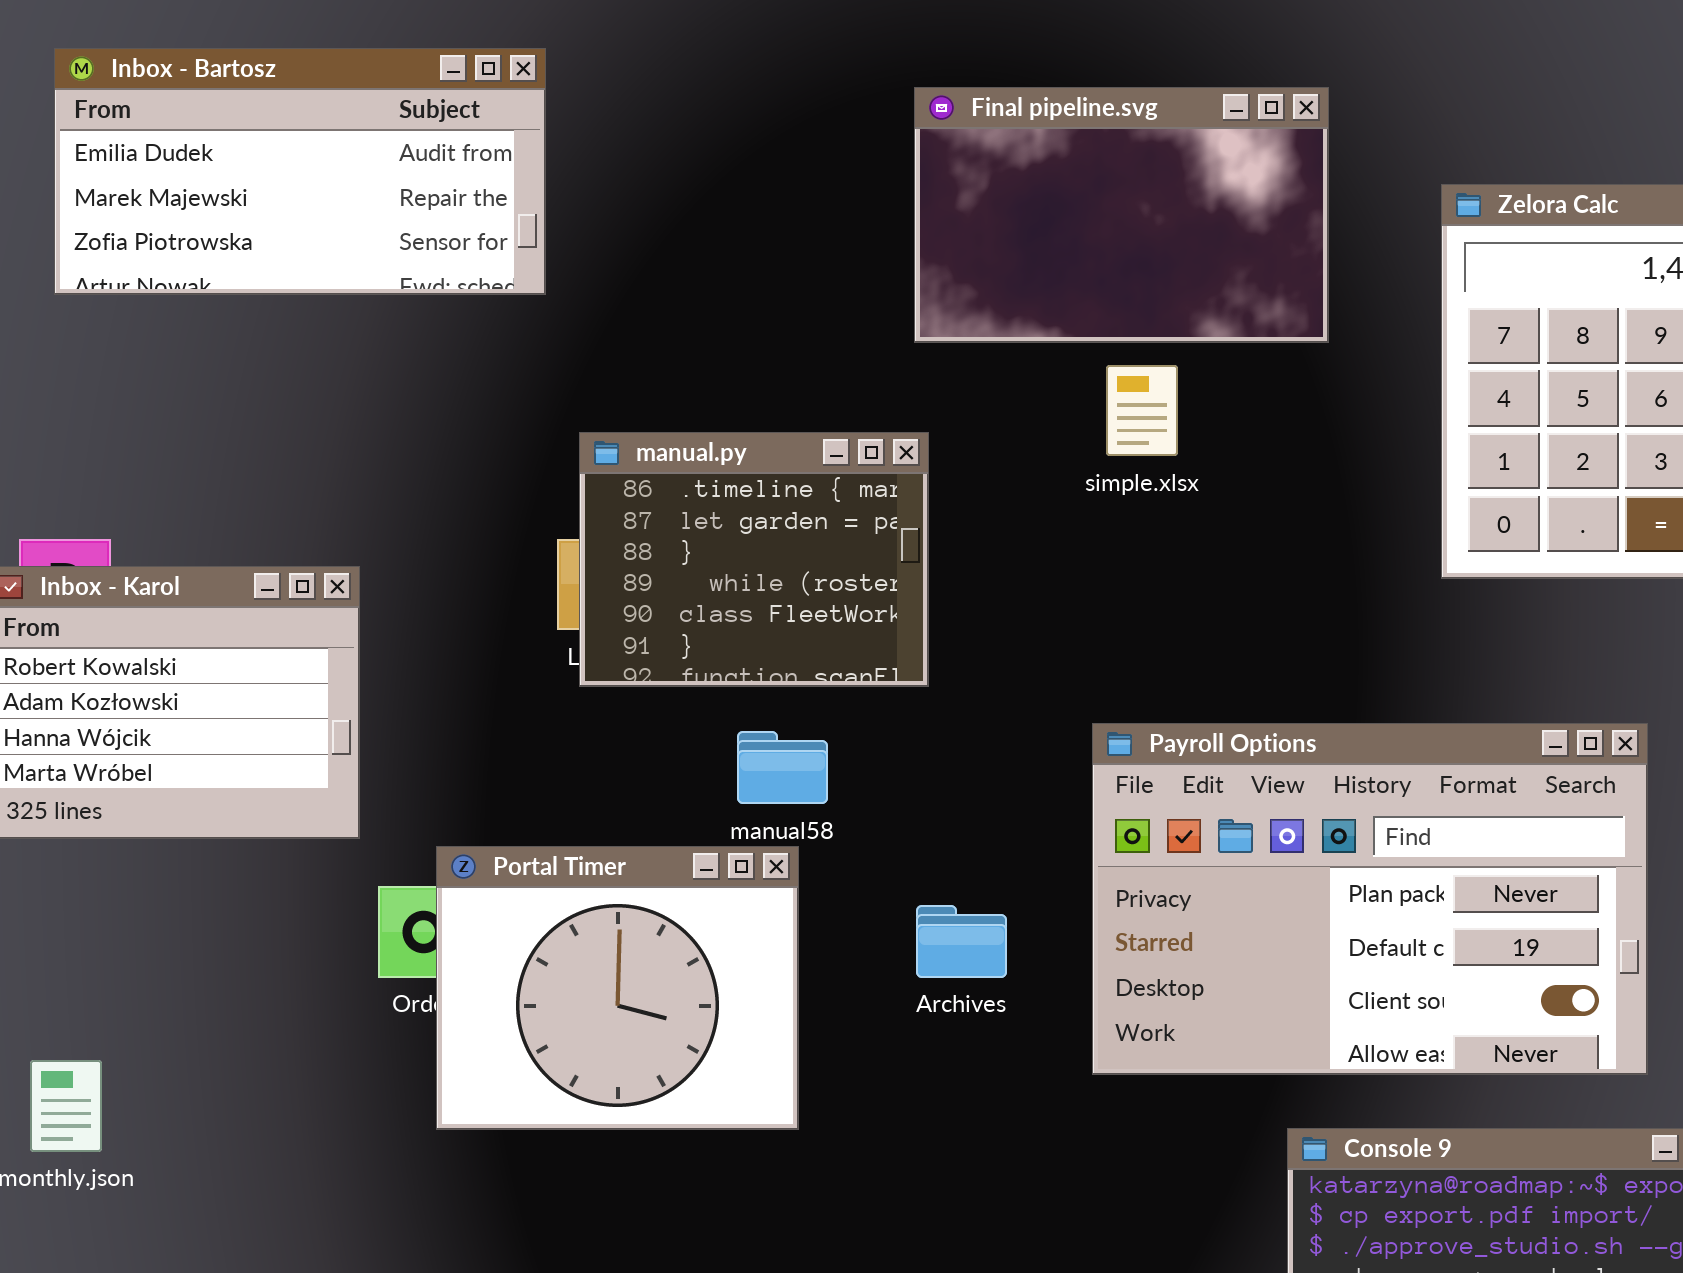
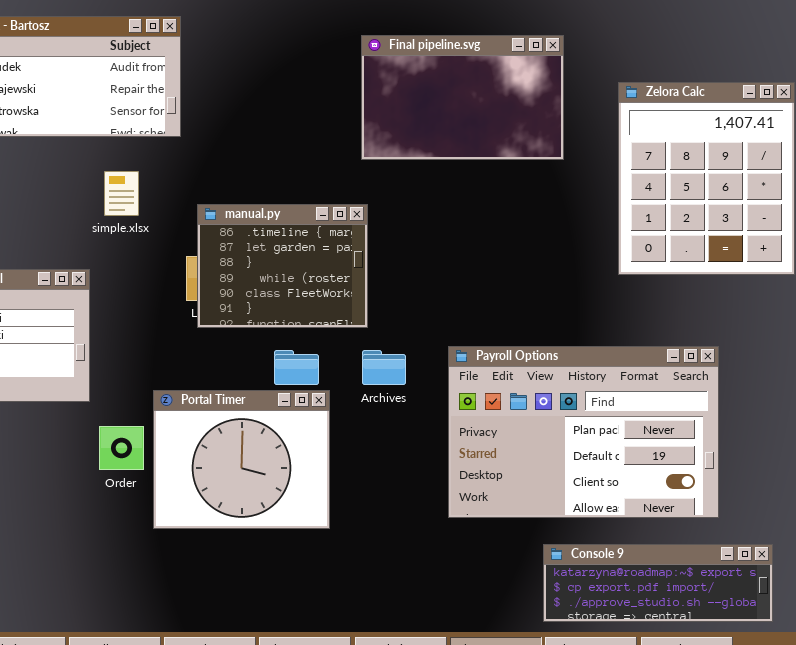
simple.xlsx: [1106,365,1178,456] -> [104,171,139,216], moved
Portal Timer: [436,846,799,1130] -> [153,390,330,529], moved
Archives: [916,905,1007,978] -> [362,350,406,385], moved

--

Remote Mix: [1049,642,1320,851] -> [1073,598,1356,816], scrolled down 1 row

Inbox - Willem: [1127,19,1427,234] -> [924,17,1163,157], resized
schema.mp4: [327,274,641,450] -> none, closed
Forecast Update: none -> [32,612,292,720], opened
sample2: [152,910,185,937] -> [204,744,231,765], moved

### Exercise requirements:
Leave out every line above except those from the line with "schema.mp4: [327,274,641,450] -> none, closed" up to and including the line with "sample2: [152,910,185,937] ->", and copy those exactly.

### Task result:
schema.mp4: [327,274,641,450] -> none, closed
Forecast Update: none -> [32,612,292,720], opened
sample2: [152,910,185,937] -> [204,744,231,765], moved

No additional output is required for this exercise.